## Aim
Locate each line in the listing that contains the word "camera", and copy those lines out in full.

## Task data
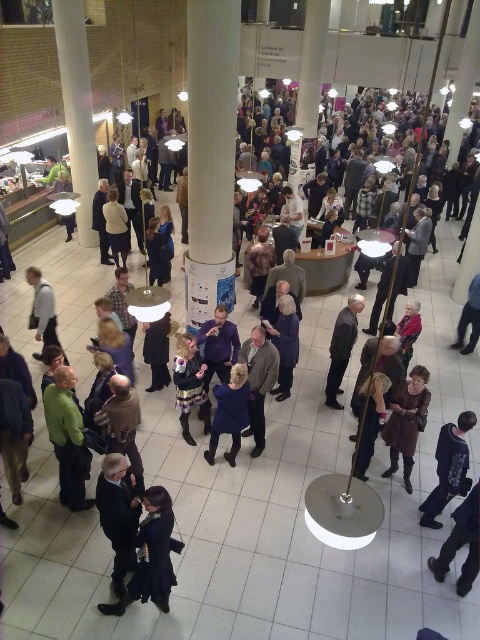
Question: Can you confirm if dark gray sweater at center is positioned to the left of dark blue dress at lower right?

Choices:
 (A) no
 (B) yes

Answer: (B)

Question: Estimate the real-world distances between objects in this image. Which object is closer to the dark blue sweater at lower right?

Choices:
 (A) dark brown leather jacket at lower left
 (B) dark blue sweater at center

Answer: (B)

Question: Estimate the real-world distances between objects in this image. Which object is closer to the dark brown leather jacket at lower left?

Choices:
 (A) dark blue sweater at center
 (B) dark blue dress at lower right

Answer: (A)

Question: Which of these objects is positioned farthest from the dark gray sweater at center?

Choices:
 (A) dark blue suit at center
 (B) dark gray suit at center
 (C) dark brown leather jacket at lower left
 (D) dark blue sweater at lower right

Answer: (A)

Question: From the image, what is the correct spatial relationship of brown leather coat at center in relation to dark blue dress at lower right?

Choices:
 (A) left
 (B) right

Answer: (A)

Question: Is dark gray sweater at center smaller than dark gray suit at center?

Choices:
 (A) no
 (B) yes

Answer: (A)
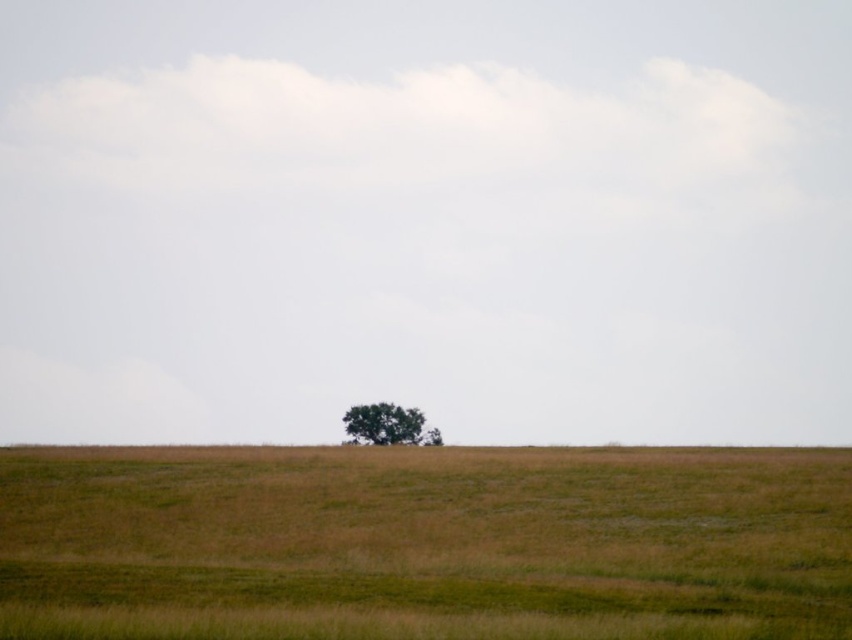
You are a landscape architect designing a new park. You want to place a small bench between the green grass at center and the green leafy tree at center. Based on their widths, which one should the bench be closer to?

The green grass at center has a larger width than the green leafy tree at center. Therefore, the bench should be placed closer to the green leafy tree at center to ensure adequate space for both the grass and the tree.

You are standing at the edge of the field and see the green grass at center and the green leafy tree at center. If you want to reach the tree first, which direction should you walk towards?

The green grass at center and green leafy tree at center are 30.84 meters apart. To reach the green leafy tree at center first, you should walk towards the direction of the green leafy tree at center.

You are standing at the edge of a field and see the green grass at center and the green leafy tree at center. Which one is closer to you?

The green grass at center is closer to you because it is positioned over the green leafy tree at center, indicating it is in the foreground.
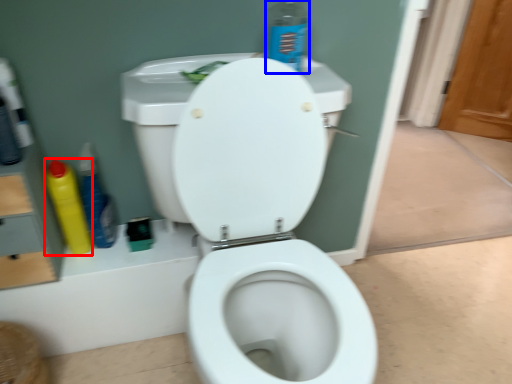
Question: Which object is closer to the camera taking this photo, cleaning product (highlighted by a red box) or cleaning product (highlighted by a blue box)?

Choices:
 (A) cleaning product
 (B) cleaning product

Answer: (B)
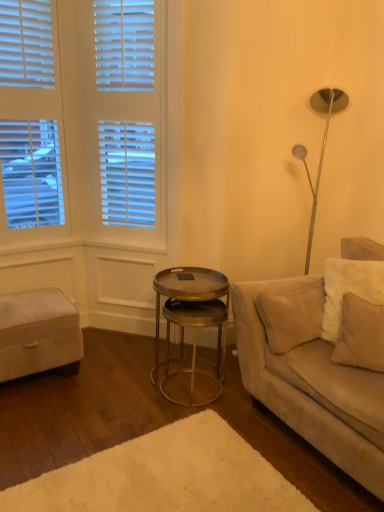
Question: Could you tell me if beige fabric pillow at right is turned towards white fabric ottoman at lower left?

Choices:
 (A) yes
 (B) no

Answer: (B)

Question: Is beige fabric pillow at right taller than white fabric ottoman at lower left?

Choices:
 (A) no
 (B) yes

Answer: (B)

Question: Is beige fabric pillow at right shorter than white fabric ottoman at lower left?

Choices:
 (A) no
 (B) yes

Answer: (A)

Question: Does beige fabric pillow at right lie behind white fabric ottoman at lower left?

Choices:
 (A) no
 (B) yes

Answer: (A)

Question: From a real-world perspective, is beige fabric pillow at right on top of white fabric ottoman at lower left?

Choices:
 (A) yes
 (B) no

Answer: (A)

Question: From the image's perspective, is beige fabric pillow at right above white fabric ottoman at lower left?

Choices:
 (A) no
 (B) yes

Answer: (B)

Question: Is white plush rug at lower center facing towards white fabric ottoman at lower left?

Choices:
 (A) no
 (B) yes

Answer: (A)

Question: Can you confirm if white plush rug at lower center is smaller than white fabric ottoman at lower left?

Choices:
 (A) no
 (B) yes

Answer: (B)

Question: Considering the relative positions of white plush rug at lower center and white fabric ottoman at lower left in the image provided, is white plush rug at lower center to the right of white fabric ottoman at lower left from the viewer's perspective?

Choices:
 (A) yes
 (B) no

Answer: (A)

Question: Are white plush rug at lower center and white fabric ottoman at lower left located far from each other?

Choices:
 (A) yes
 (B) no

Answer: (B)

Question: From a real-world perspective, is white plush rug at lower center located beneath white fabric ottoman at lower left?

Choices:
 (A) yes
 (B) no

Answer: (A)

Question: From the image's perspective, would you say white plush rug at lower center is shown under white fabric ottoman at lower left?

Choices:
 (A) yes
 (B) no

Answer: (A)

Question: From the image's perspective, does white plush rug at lower center appear lower than suede beige couch at right?

Choices:
 (A) yes
 (B) no

Answer: (A)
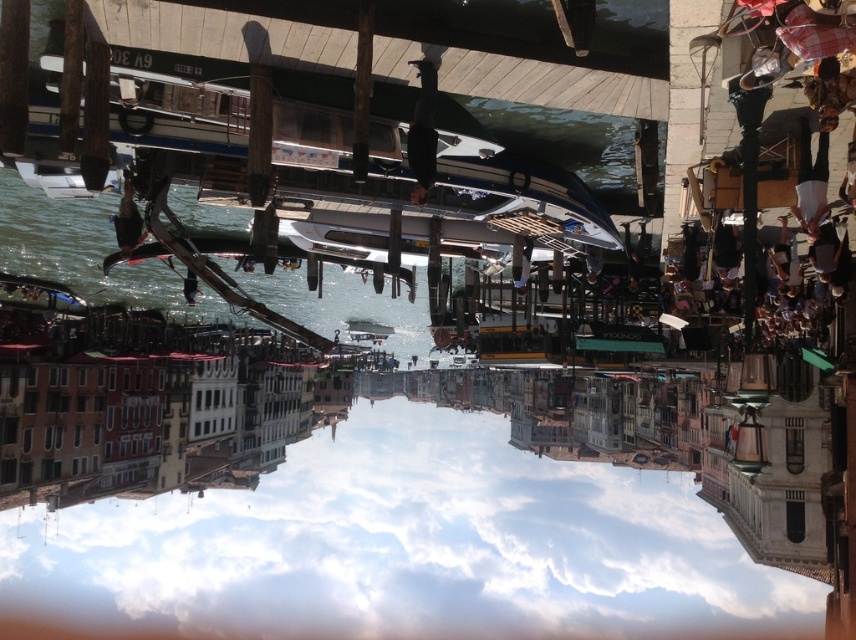
Can you confirm if clear water at lower left is shorter than metallic silver boat at center?

Incorrect, clear water at lower left's height does not fall short of metallic silver boat at center's.

Does clear water at lower left have a greater height compared to metallic silver boat at center?

Yes, clear water at lower left is taller than metallic silver boat at center.

You are a GUI agent. You are given a task and a screenshot of the screen. Output one action in this format:
    pyautogui.click(x=<x>, y=<y>)
    Task: Click on the clear water at lower left
    This screenshot has height=640, width=856.
    Given the screenshot: What is the action you would take?
    pyautogui.click(x=85, y=250)

Between metallic silver boat at center and white glossy boat at center, which one has less height?

Standing shorter between the two is white glossy boat at center.

Does metallic silver boat at center lie behind white glossy boat at center?

No, it is not.

Between point (586, 195) and point (379, 326), which one is positioned in front?

Positioned in front is point (586, 195).

Locate an element on the screen. The image size is (856, 640). metallic silver boat at center is located at coordinates (515, 188).

Looking at this image, which is more to the right, clear water at lower left or white glossy boat at center?

white glossy boat at center

Is point (349, 285) farther from viewer compared to point (354, 321)?

No, it is in front of (354, 321).

Locate an element on the screen. The width and height of the screenshot is (856, 640). clear water at lower left is located at coordinates (85, 250).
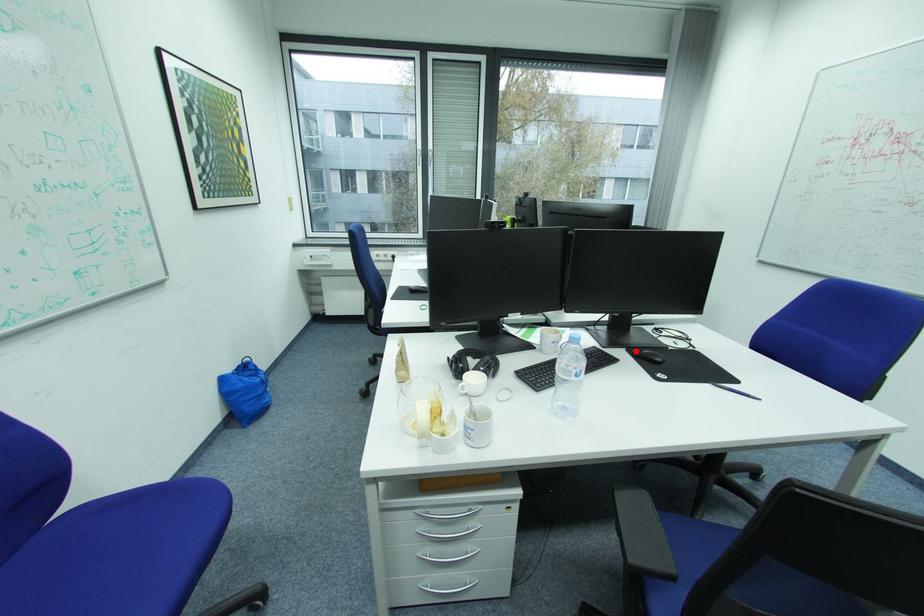
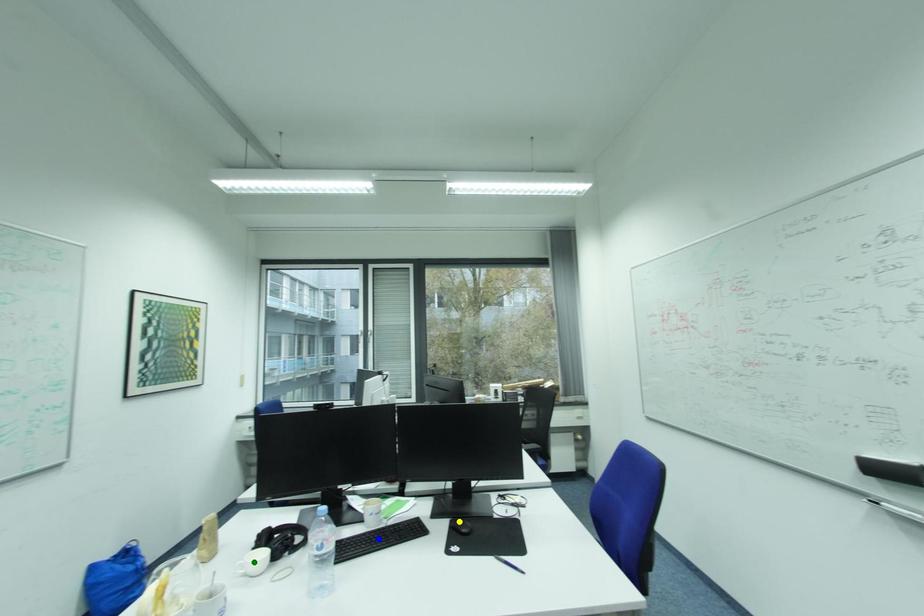
Question: I am providing you with two images of the same scene from different viewpoints. A red point is marked on the first image. You are given multiple points on the second image. Which mark in image 2 goes with the point in image 1?

Choices:
 (A) yellow point
 (B) green point
 (C) blue point

Answer: (A)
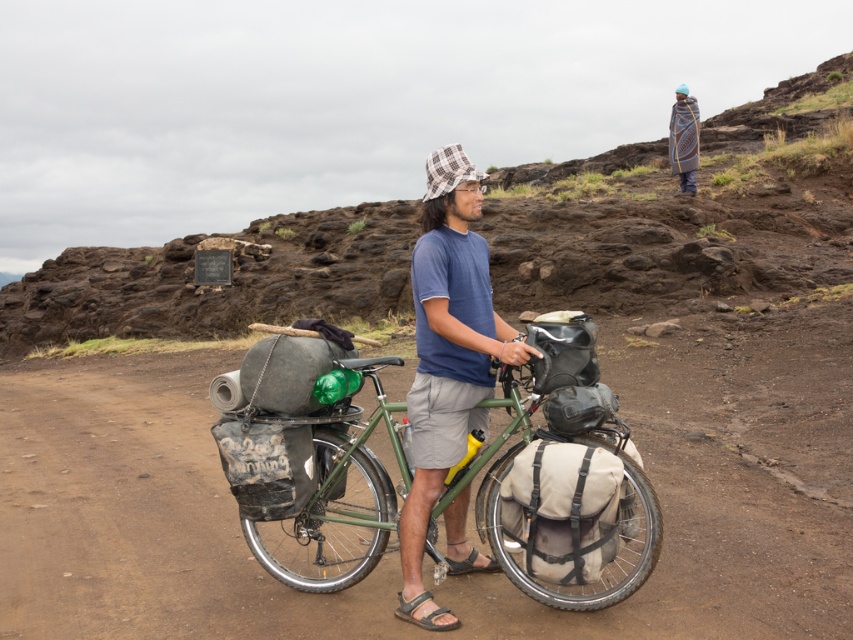
Looking at this image, you are a photographer trying to capture the man and his bicycle in a single frame. The camera you are using has a maximum focus range of 15 inches. Based on the scene, can you include both the green matte bicycle at center and the blue cotton shirt at center in the same photo without moving the camera?

The distance between the green matte bicycle at center and the blue cotton shirt at center is 17.04 inches, which exceeds the camera maximum focus range of 15 inches. Therefore, you cannot include both in the same photo without moving the camera.

You are a hiker carrying a heavy backpack and need to walk along the brown dirt track at center. The path is narrow. Can you safely walk on it if your backpack is 2 feet wide?

The brown dirt track at center is 11.61 feet wide, so yes, you can safely walk on it with a backpack that is 2 feet wide since the path is wider than your backpack.

You are planning to take a photo of the green matte bicycle at center and the blue cotton shirt at center. Since you want both subjects to appear equally prominent in the photo, which one should you zoom in on more?

The green matte bicycle at center is larger in size than the blue cotton shirt at center, so you should zoom in more on the blue cotton shirt at center to make both appear equally prominent.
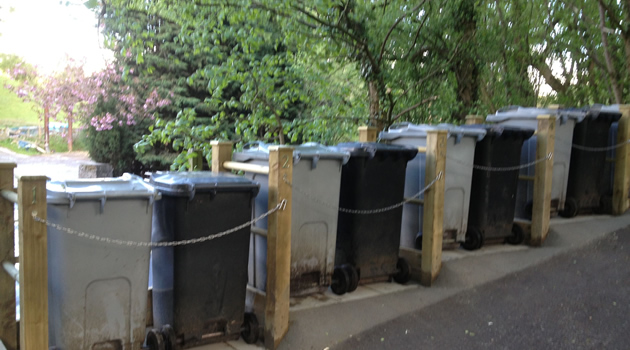
This screenshot has height=350, width=630. I want to click on wooden beams, so click(26, 306), click(276, 263), click(432, 217), click(541, 190), click(622, 172).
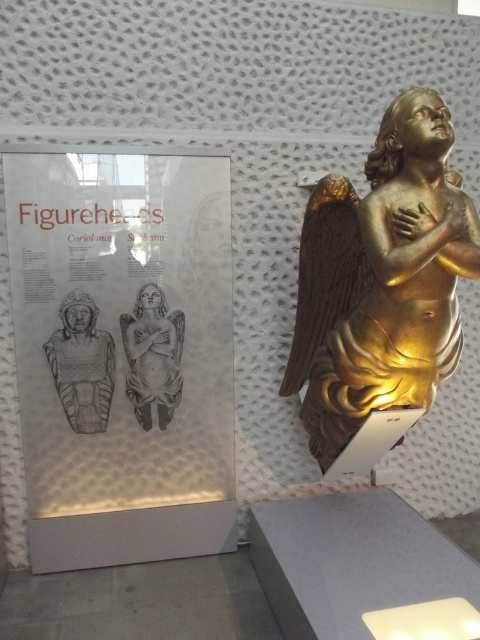
Question: Where is gold polished wood angel at right located in relation to matte stone figure at center in the image?

Choices:
 (A) below
 (B) above

Answer: (B)

Question: Is gold polished wood angel at right closer to the viewer compared to matte stone figure at center?

Choices:
 (A) no
 (B) yes

Answer: (B)

Question: Does matte stone figure at center appear under matte gray stone angel at center?

Choices:
 (A) no
 (B) yes

Answer: (B)

Question: Which object appears farthest from the camera in this image?

Choices:
 (A) gold polished wood angel at right
 (B) matte gray stone angel at center
 (C) matte stone figure at center

Answer: (B)

Question: Which object is closer to the camera taking this photo?

Choices:
 (A) matte stone figure at center
 (B) matte gray stone angel at center
 (C) gold polished wood angel at right

Answer: (C)

Question: Considering the real-world distances, which object is farthest from the gold polished wood angel at right?

Choices:
 (A) matte stone figure at center
 (B) matte gray stone angel at center

Answer: (A)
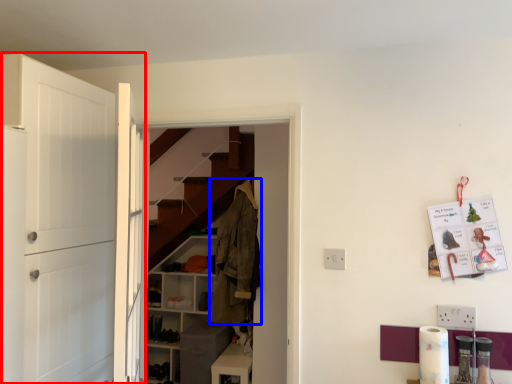
Question: Which object appears farthest to the camera in this image, door (highlighted by a red box) or clothing (highlighted by a blue box)?

Choices:
 (A) door
 (B) clothing

Answer: (B)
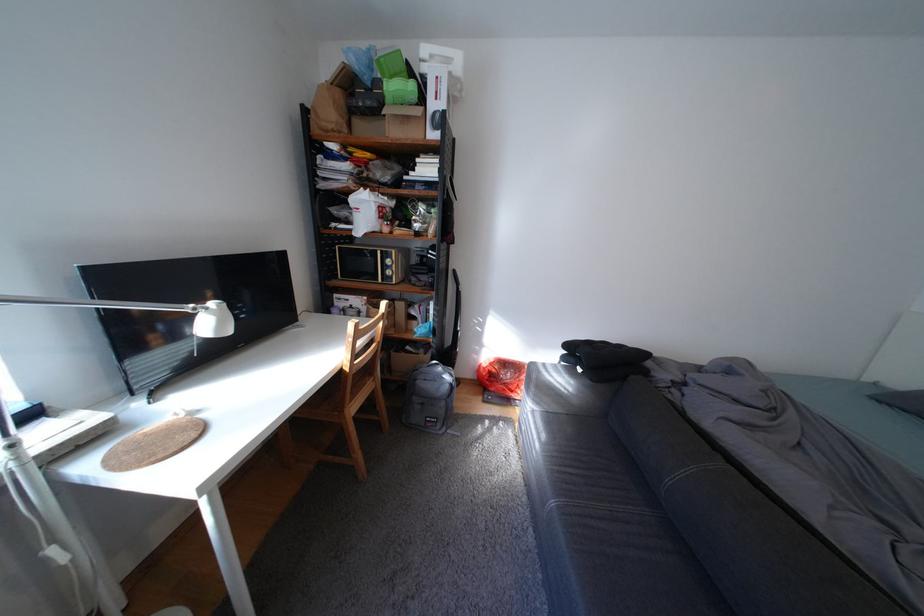
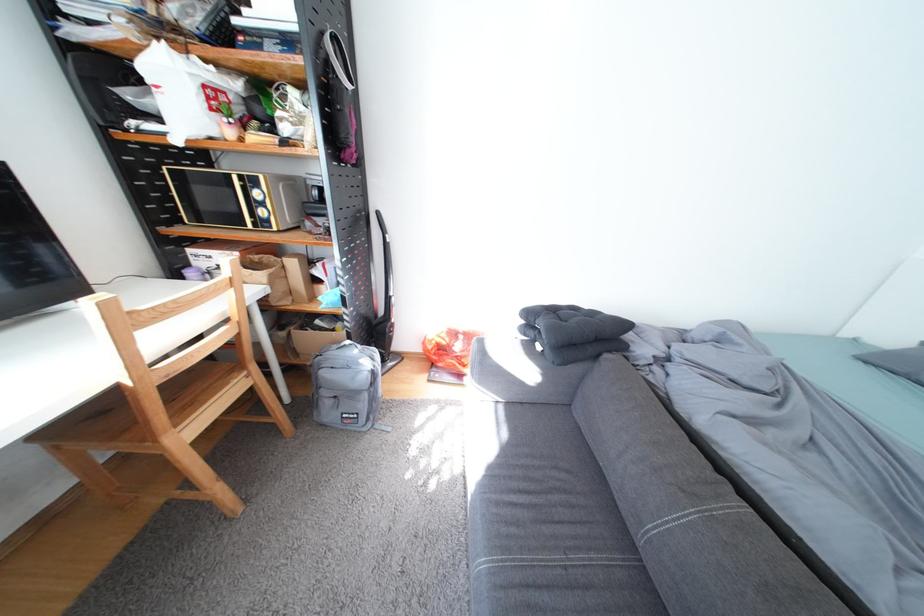
Question: The first image is from the beginning of the video and the second image is from the end. How did the camera likely rotate when shooting the video?

Choices:
 (A) Left
 (B) Right
 (C) Up
 (D) Down

Answer: (D)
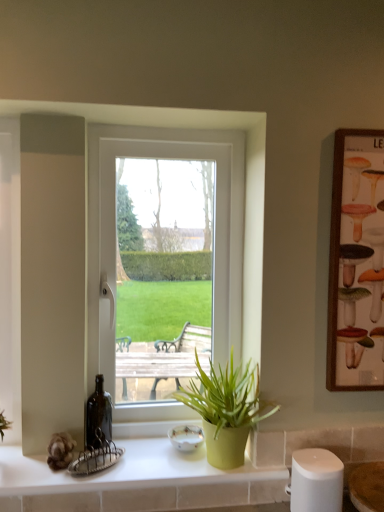
You are a GUI agent. You are given a task and a screenshot of the screen. Output one action in this format:
    pyautogui.click(x=<x>, y=<y>)
    Task: Click on the free spot below green matte pot at lower center (from a real-world perspective)
    The width and height of the screenshot is (384, 512).
    Given the screenshot: What is the action you would take?
    click(x=217, y=472)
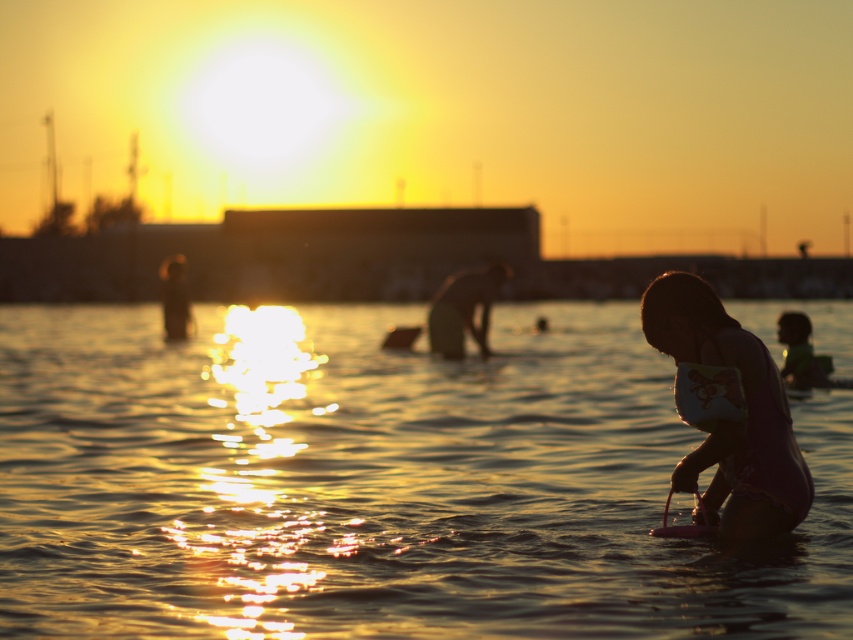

## Response to this task
Question: Which object is closer to the camera taking this photo, cleaning product (highlighted by a red box) or cleaning product (highlighted by a blue box)?
Looking at this image, you are a photographer trying to capture the man and his bicycle in a single frame. The camera you are using has a maximum focus range of 15 inches. Based on the scene, can you include both the green matte bicycle at center and the blue cotton shirt at center in the same photo without moving the camera?
The distance between the green matte bicycle at center and the blue cotton shirt at center is 17.04 inches, which exceeds the camera maximum focus range of 15 inches. Therefore, you cannot include both in the same photo without moving the camera.
Question: Which object appears farthest from the camera in this image?
Question: Which object is closer to the camera taking this photo?
Question: Which object appears farthest to the camera in this image, door (highlighted by a red box) or clothing (highlighted by a blue box)?
Question: The first image is from the beginning of the video and the second image is from the end. How did the camera likely rotate when shooting the video?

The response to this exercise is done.